++++ Data for this task
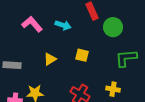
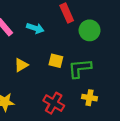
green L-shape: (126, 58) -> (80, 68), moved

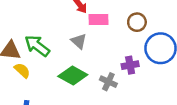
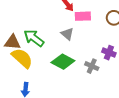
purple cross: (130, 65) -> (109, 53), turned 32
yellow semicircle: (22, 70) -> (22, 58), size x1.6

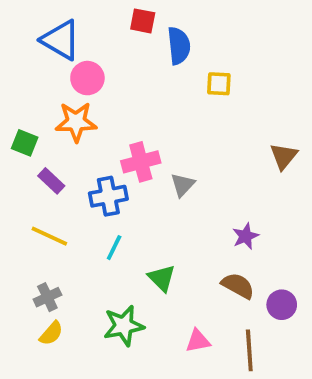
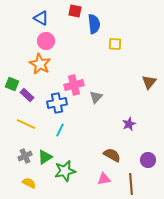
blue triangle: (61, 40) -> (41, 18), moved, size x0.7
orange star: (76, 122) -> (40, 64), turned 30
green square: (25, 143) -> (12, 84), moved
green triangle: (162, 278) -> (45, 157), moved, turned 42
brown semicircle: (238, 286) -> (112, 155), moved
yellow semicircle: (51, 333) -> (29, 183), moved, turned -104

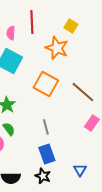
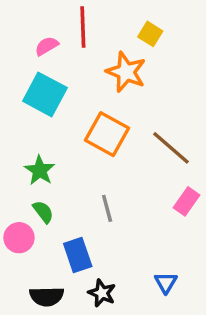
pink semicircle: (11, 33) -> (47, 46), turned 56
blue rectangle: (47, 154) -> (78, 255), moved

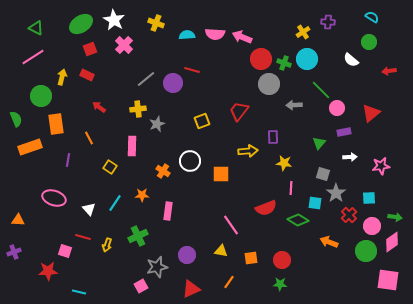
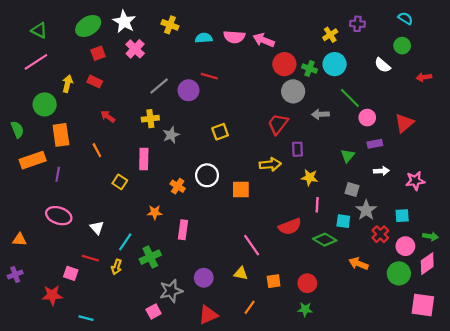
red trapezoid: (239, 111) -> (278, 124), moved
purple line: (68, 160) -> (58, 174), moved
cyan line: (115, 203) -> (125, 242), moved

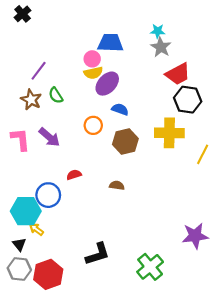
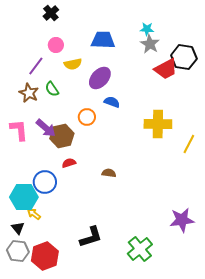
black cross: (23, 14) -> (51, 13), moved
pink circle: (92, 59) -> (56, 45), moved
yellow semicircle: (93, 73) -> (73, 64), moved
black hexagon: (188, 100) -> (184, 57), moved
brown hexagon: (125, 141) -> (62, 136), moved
++++++++
Exercise details: Restate the lines above from the one containing "purple cross: (130, 65)" through the one containing "brown semicircle: (238, 286)", inclusive, exactly and without pictures.

Answer below:
purple cross: (130, 65) -> (109, 53), turned 32
yellow semicircle: (22, 70) -> (22, 58), size x1.6

blue triangle: (61, 40) -> (41, 18), moved, size x0.7
orange star: (76, 122) -> (40, 64), turned 30
green square: (25, 143) -> (12, 84), moved
green triangle: (162, 278) -> (45, 157), moved, turned 42
brown semicircle: (238, 286) -> (112, 155), moved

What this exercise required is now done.